WHAT THIS TASK INVOLVES: Copy out every one of these items, substituting "blank" for each "none" and keeping everything else the same. Leave the pictures out of your answer.

MATERIAL FOR THIS TASK:
______

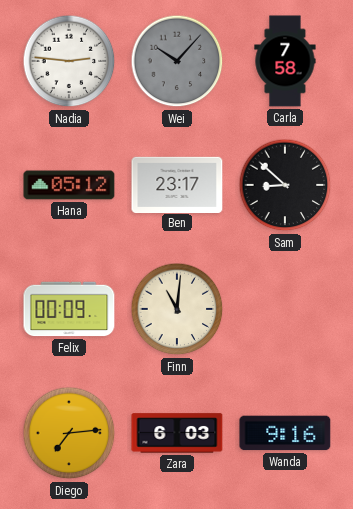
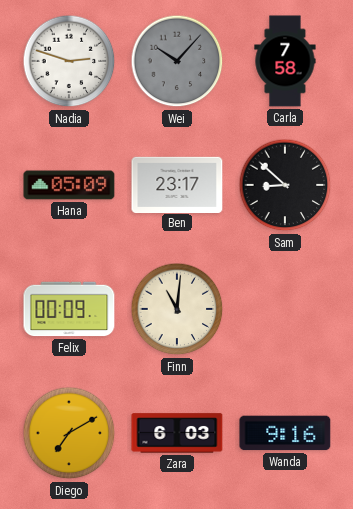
Nadia: 2:46 -> 2:48
Hana: 05:12 -> 05:09
Diego: 7:14 -> 7:10
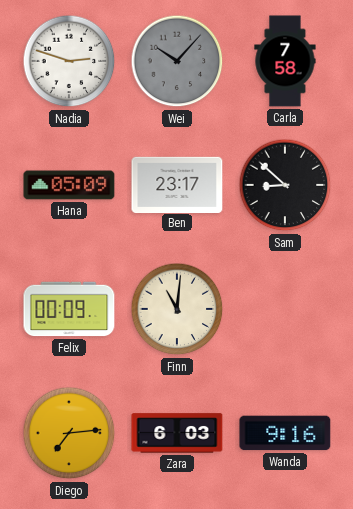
Diego: 7:10 -> 7:14
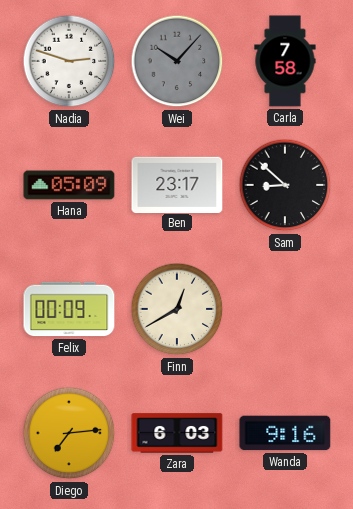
Finn: 11:01 -> 12:40
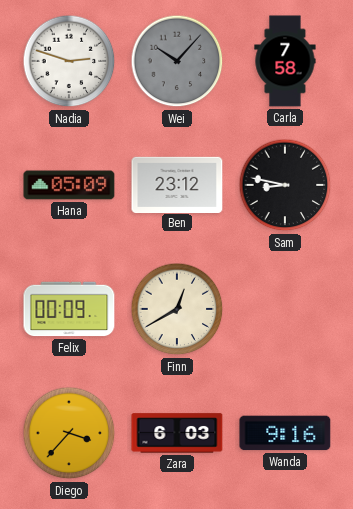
Ben: 23:17 -> 23:12
Sam: 8:52 -> 8:47
Diego: 7:14 -> 3:37
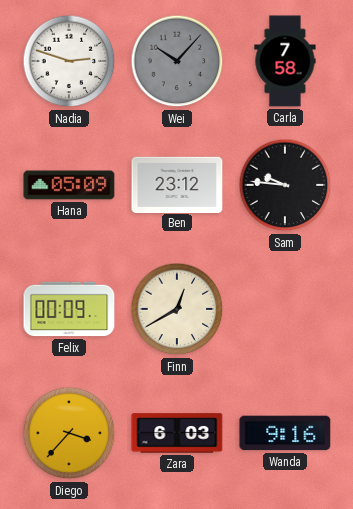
Sam: 8:47 -> 9:46
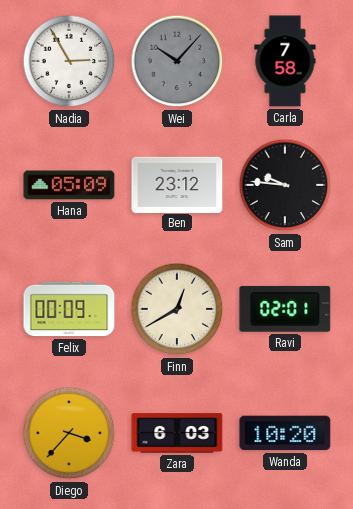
Nadia: 2:48 -> 2:55
Ravi: none -> 02:01
Wanda: 9:16 -> 10:20
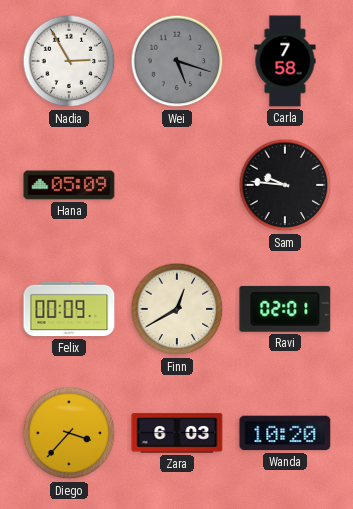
Wei: 10:07 -> 5:18
Ben: 23:12 -> none
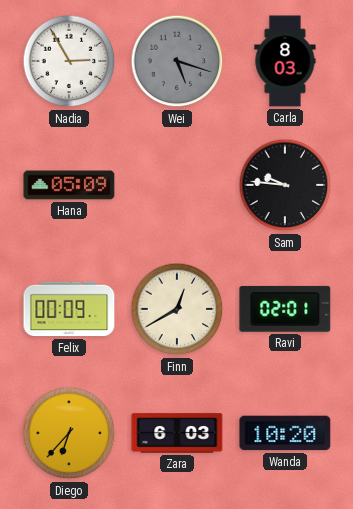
Carla: 7:58 -> 8:03
Diego: 3:37 -> 6:37
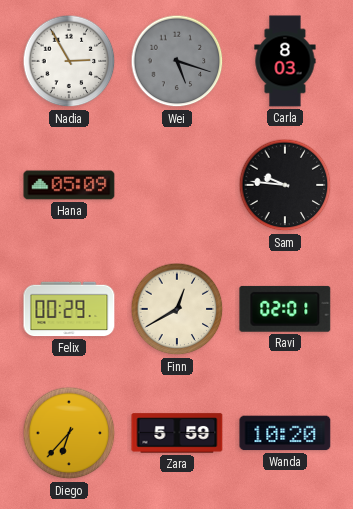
Felix: 00:09 -> 00:29
Zara: 6:03 -> 5:59
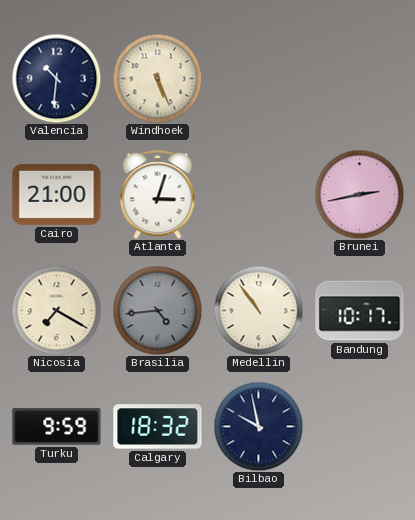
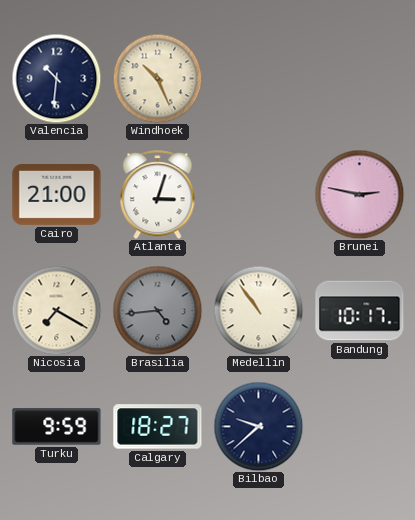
Windhoek: 5:26 -> 10:26
Brunei: 2:43 -> 2:47
Calgary: 18:32 -> 18:27
Bilbao: 9:58 -> 9:38
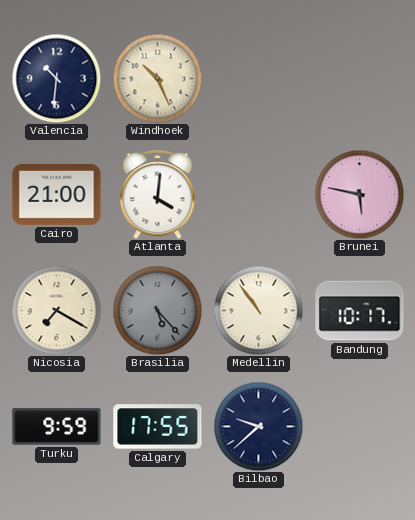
Atlanta: 3:03 -> 4:01
Brunei: 2:47 -> 5:47
Brasilia: 4:44 -> 5:23
Calgary: 18:27 -> 17:55
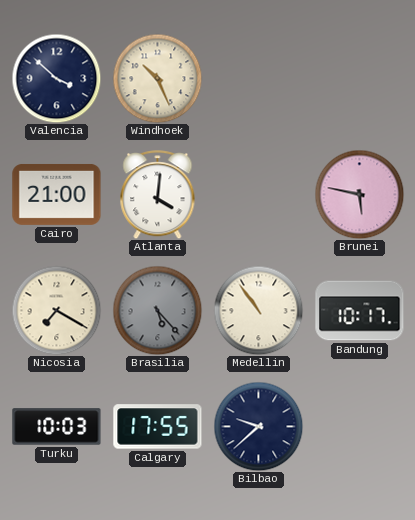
Valencia: 10:31 -> 3:52
Turku: 9:59 -> 10:03
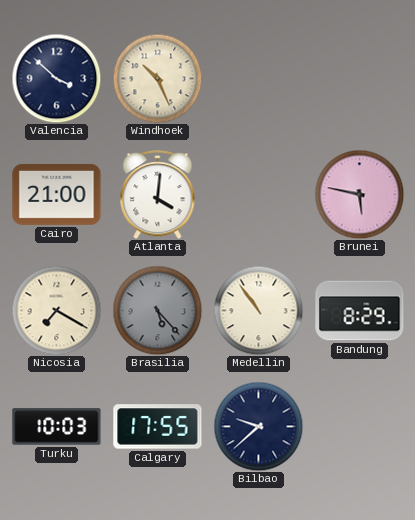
Bandung: 10:17 -> 8:29
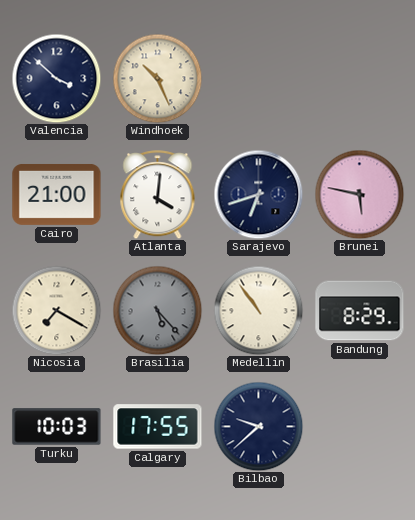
Sarajevo: none -> 6:42
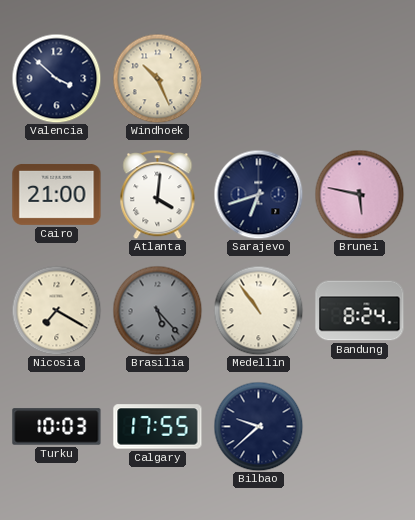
Bandung: 8:29 -> 8:24
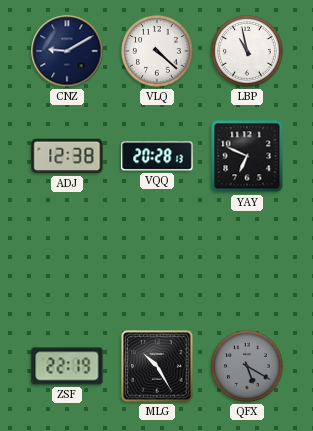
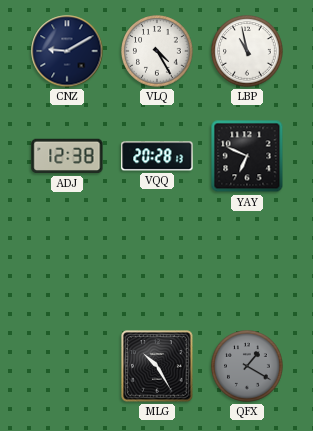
VLQ: 4:22 -> 4:25
ZSF: 22:19 -> none
QFX: 5:20 -> 1:20
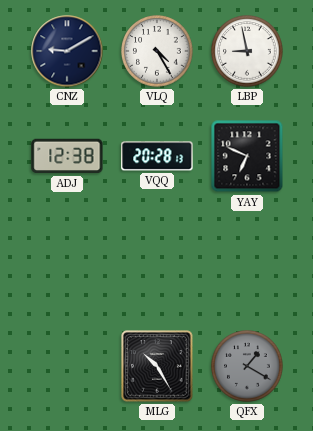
LBP: 10:58 -> 8:58
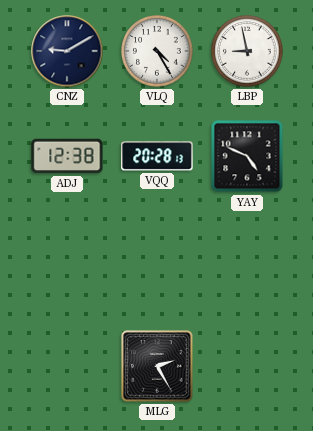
YAY: 6:49 -> 4:49
MLG: 10:25 -> 2:25
QFX: 1:20 -> none
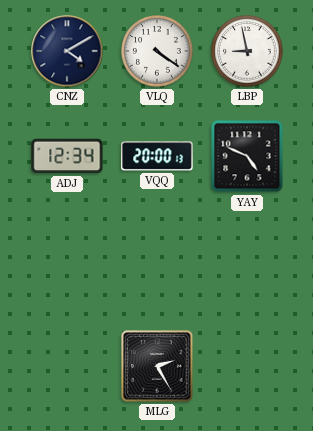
CNZ: 9:10 -> 4:10
VLQ: 4:25 -> 4:21
ADJ: 12:38 -> 12:34
VQQ: 20:28 -> 20:00
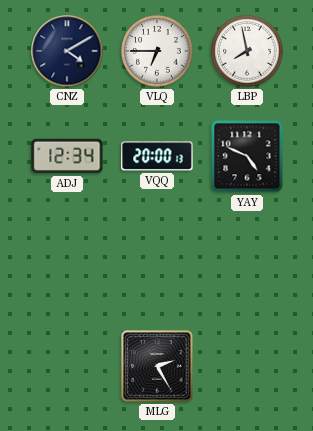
VLQ: 4:21 -> 6:45
LBP: 8:58 -> 7:58
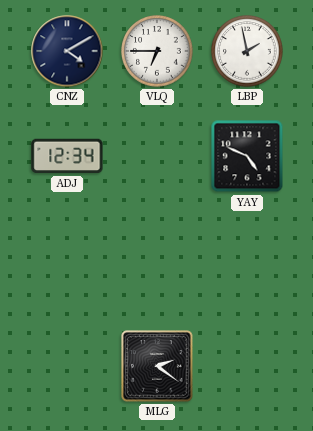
LBP: 7:58 -> 1:58
VQQ: 20:00 -> none
MLG: 2:25 -> 2:21
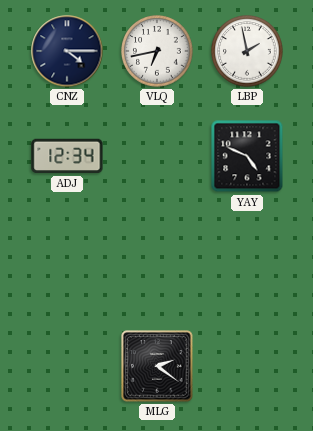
CNZ: 4:10 -> 4:15
VLQ: 6:45 -> 6:43
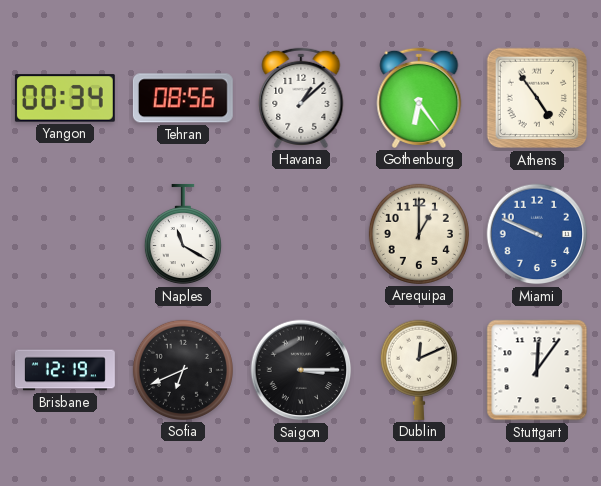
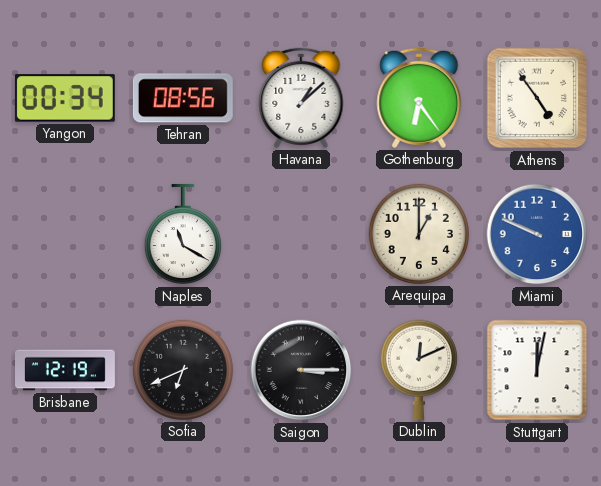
Stuttgart: 12:06 -> 12:02
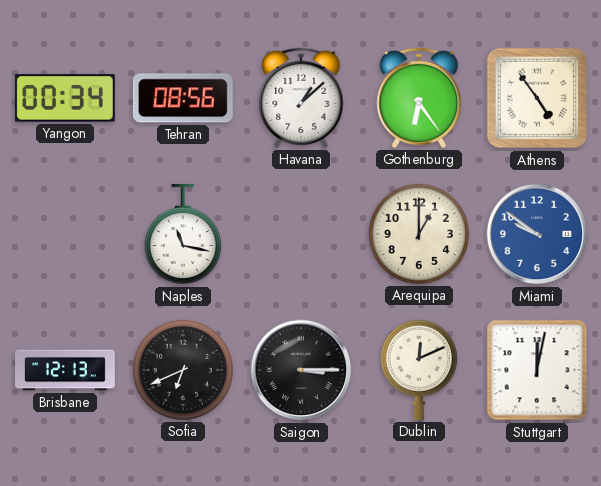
Naples: 11:20 -> 11:17
Miami: 9:49 -> 9:51
Brisbane: 12:19 -> 12:13
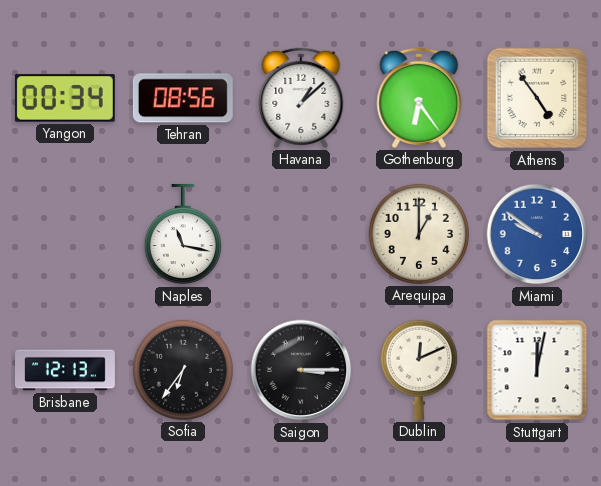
Sofia: 6:41 -> 6:36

______

TASK SOLUTION:
Nadia: 2:46 -> 2:48
Hana: 05:12 -> 05:09
Diego: 7:14 -> 7:10
Diego: 7:10 -> 7:14
Finn: 11:01 -> 12:40
Ben: 23:17 -> 23:12
Sam: 8:52 -> 8:47
Diego: 7:14 -> 3:37
Sam: 8:47 -> 9:46
Nadia: 2:48 -> 2:55
Ravi: blank -> 02:01
Wanda: 9:16 -> 10:20
Wei: 10:07 -> 5:18
Ben: 23:12 -> blank
Carla: 7:58 -> 8:03
Diego: 3:37 -> 6:37
Felix: 00:09 -> 00:29
Zara: 6:03 -> 5:59
Windhoek: 5:26 -> 10:26
Brunei: 2:43 -> 2:47
Calgary: 18:32 -> 18:27
Bilbao: 9:58 -> 9:38
Atlanta: 3:03 -> 4:01
Brunei: 2:47 -> 5:47
Brasilia: 4:44 -> 5:23
Calgary: 18:27 -> 17:55
Valencia: 10:31 -> 3:52
Turku: 9:59 -> 10:03
Bandung: 10:17 -> 8:29
Sarajevo: blank -> 6:42
Bandung: 8:29 -> 8:24
VLQ: 4:22 -> 4:25
ZSF: 22:19 -> blank
QFX: 5:20 -> 1:20
LBP: 10:58 -> 8:58
YAY: 6:49 -> 4:49
MLG: 10:25 -> 2:25
QFX: 1:20 -> blank
CNZ: 9:10 -> 4:10
VLQ: 4:25 -> 4:21
ADJ: 12:38 -> 12:34
VQQ: 20:28 -> 20:00
VLQ: 4:21 -> 6:45
LBP: 8:58 -> 7:58
LBP: 7:58 -> 1:58
VQQ: 20:00 -> blank
MLG: 2:25 -> 2:21
CNZ: 4:10 -> 4:15
VLQ: 6:45 -> 6:43
Stuttgart: 12:06 -> 12:02
Naples: 11:20 -> 11:17
Miami: 9:49 -> 9:51
Brisbane: 12:19 -> 12:13
Sofia: 6:41 -> 6:36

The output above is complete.